Records:

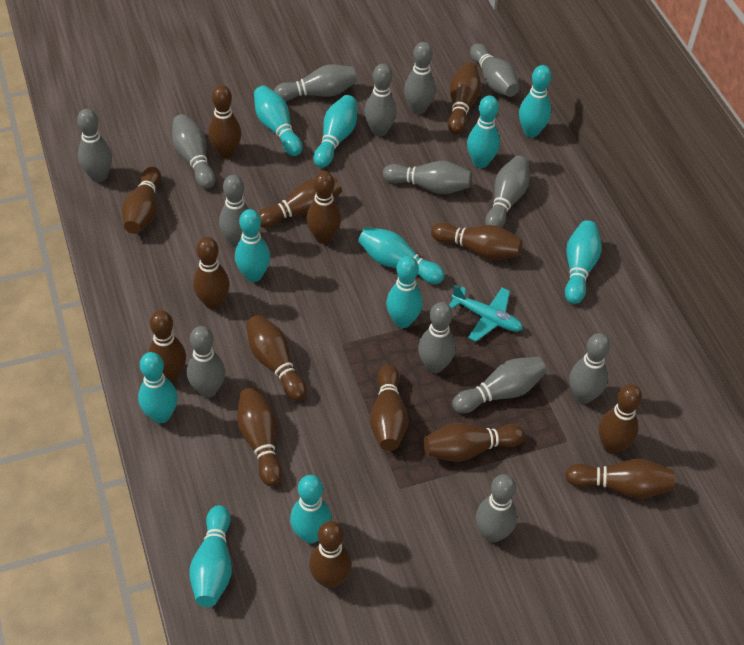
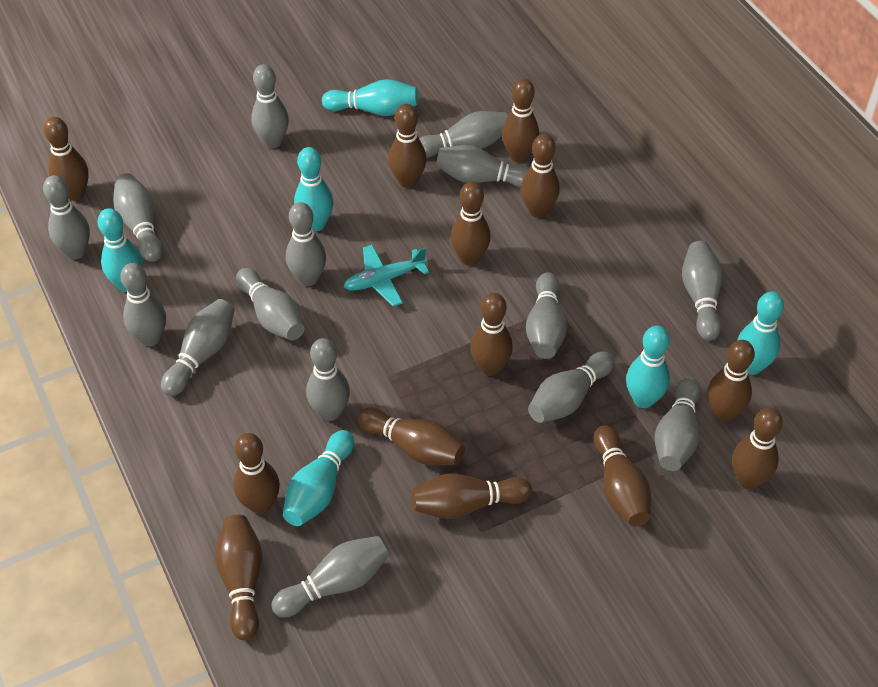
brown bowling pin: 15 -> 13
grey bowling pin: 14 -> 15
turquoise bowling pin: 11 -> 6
---
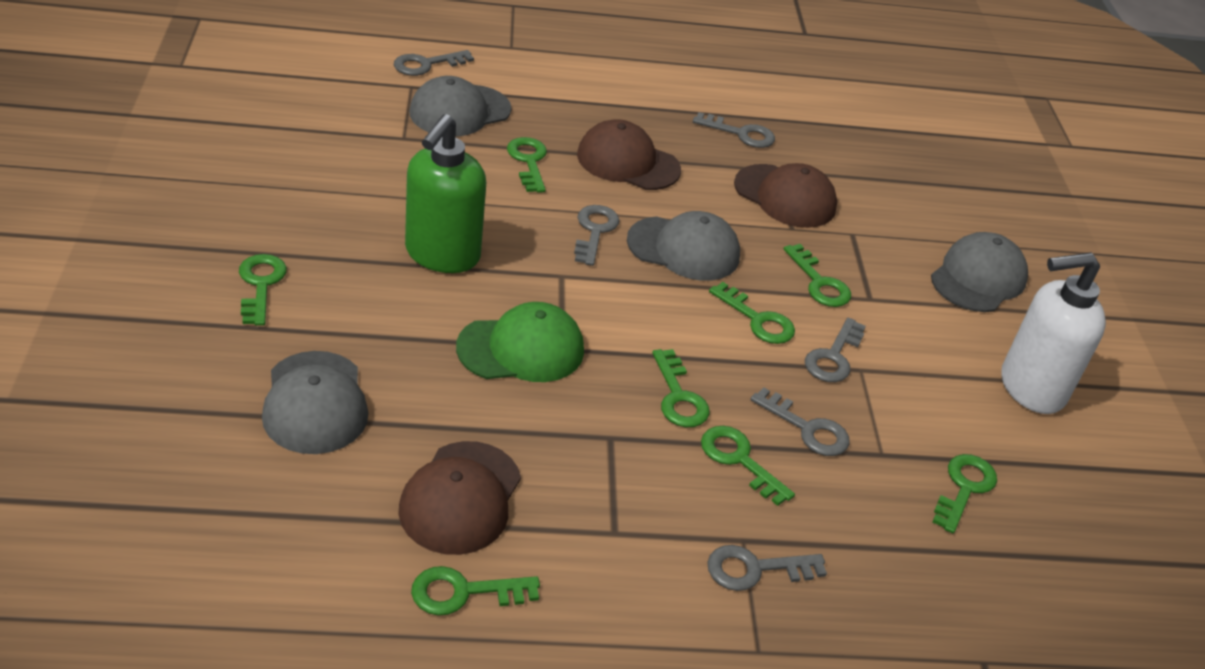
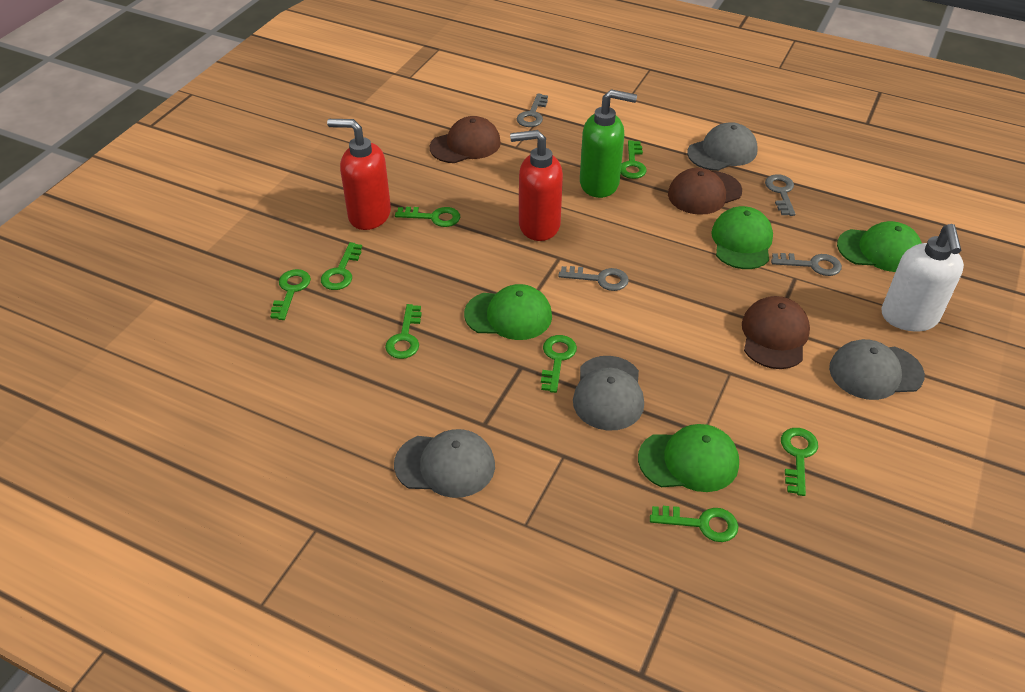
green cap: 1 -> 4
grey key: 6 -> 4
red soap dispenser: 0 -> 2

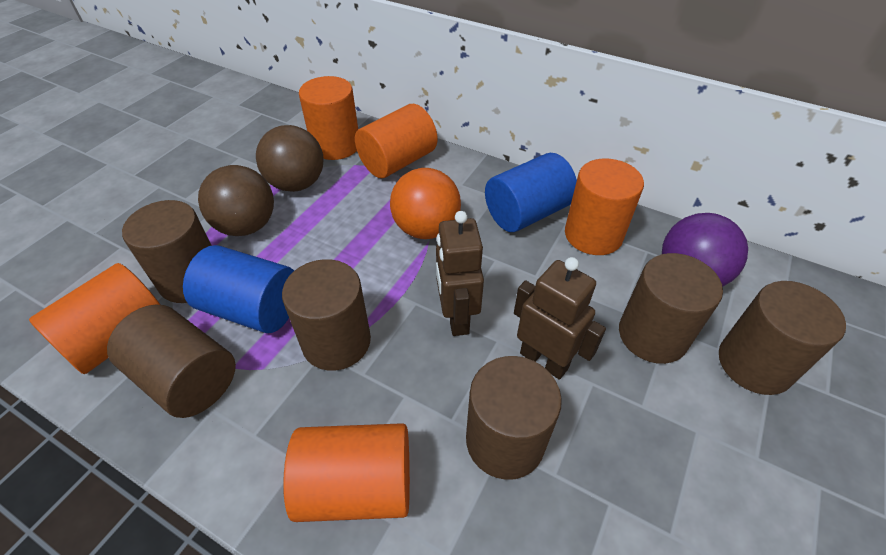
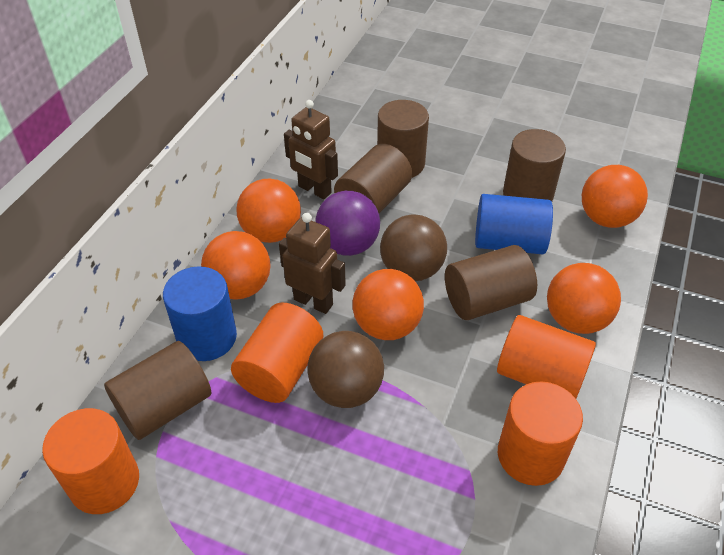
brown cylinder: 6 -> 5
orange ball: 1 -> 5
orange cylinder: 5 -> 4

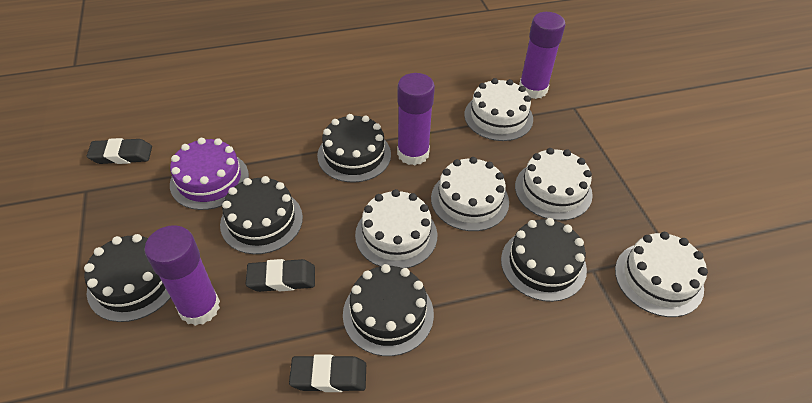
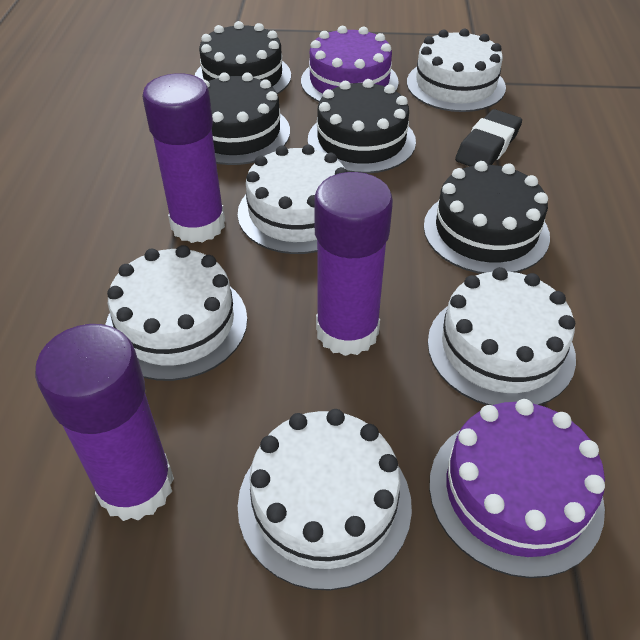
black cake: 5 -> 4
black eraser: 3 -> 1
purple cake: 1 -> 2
---
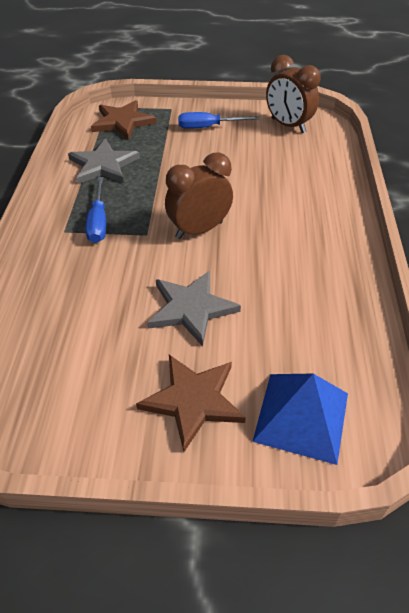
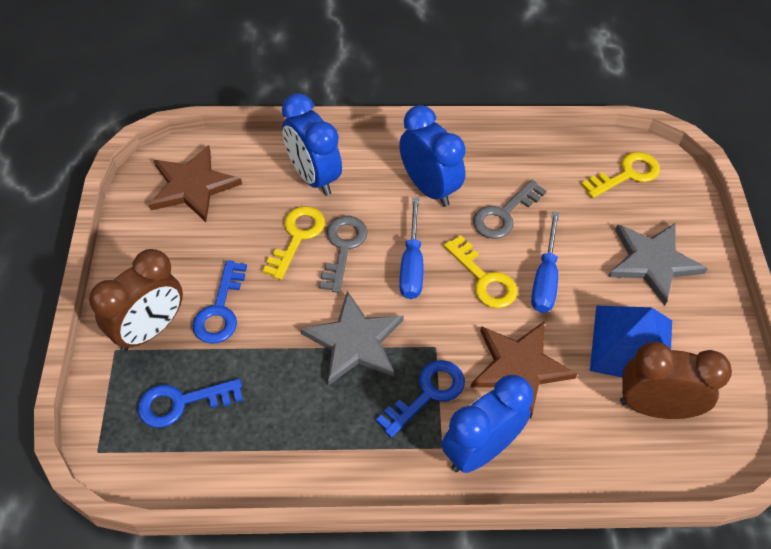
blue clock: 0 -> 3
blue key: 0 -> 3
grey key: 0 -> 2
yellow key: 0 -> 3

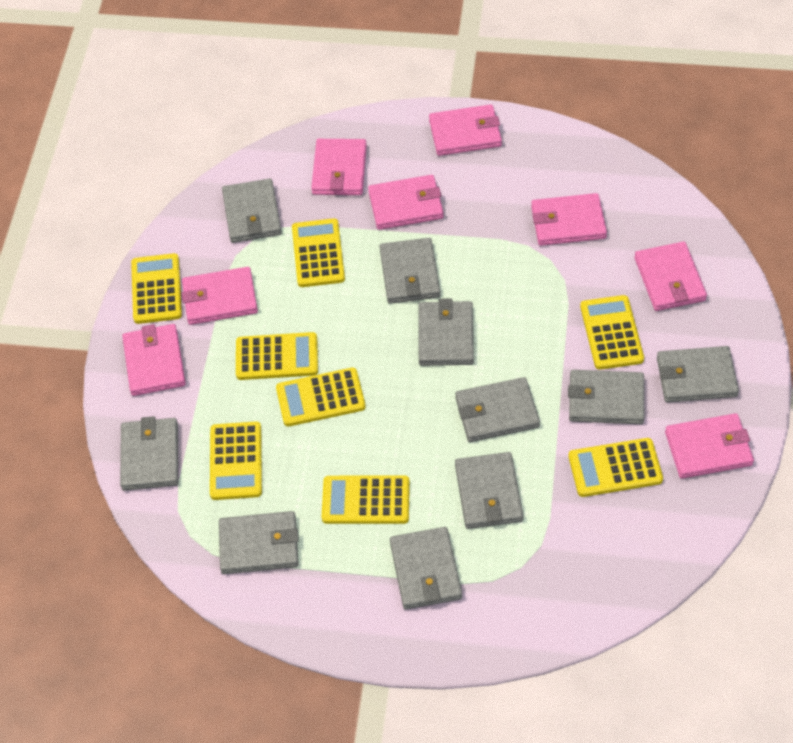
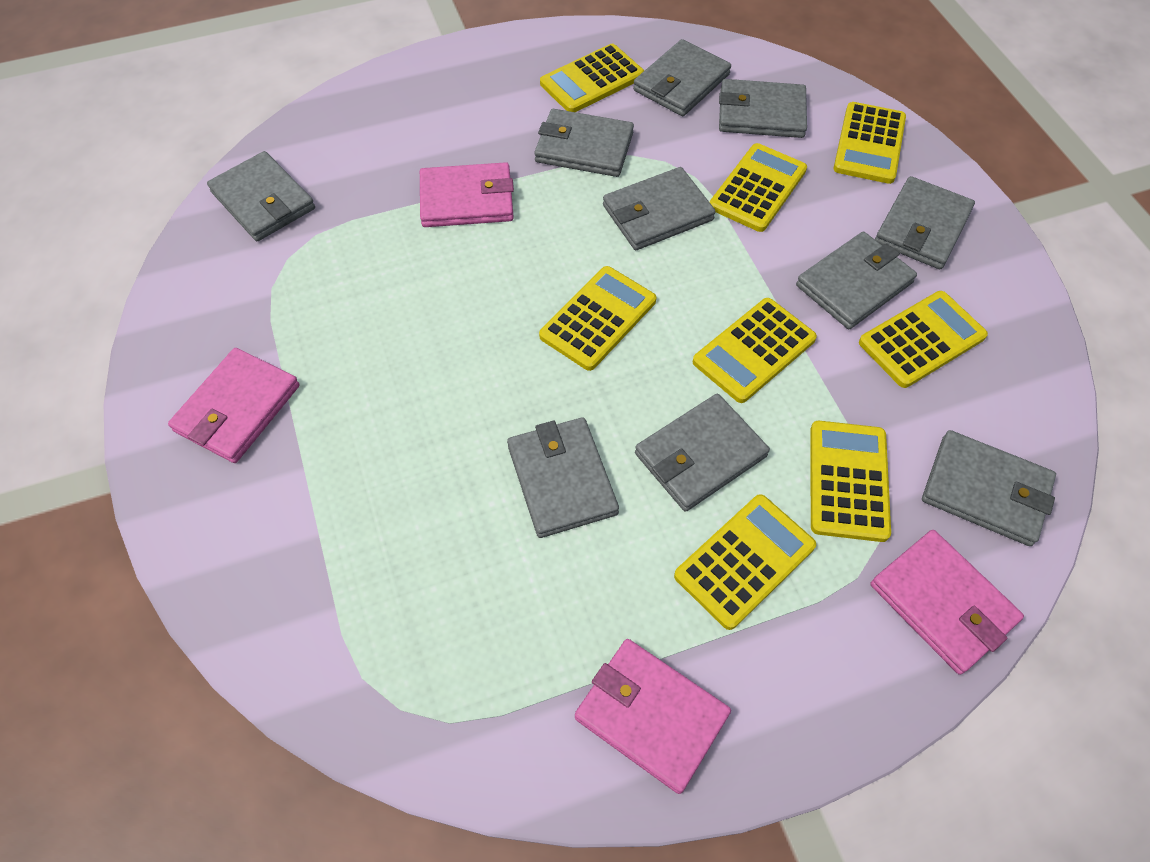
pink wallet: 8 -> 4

Request: For the material above, give again only the lines starting at the line that contains "blue key: 0 -> 3" and ending at the line that contains "pink wallet: 8 -> 4". Pictures do not belong in the copy.

The completed task:
blue key: 0 -> 3
grey key: 0 -> 2
yellow key: 0 -> 3

pink wallet: 8 -> 4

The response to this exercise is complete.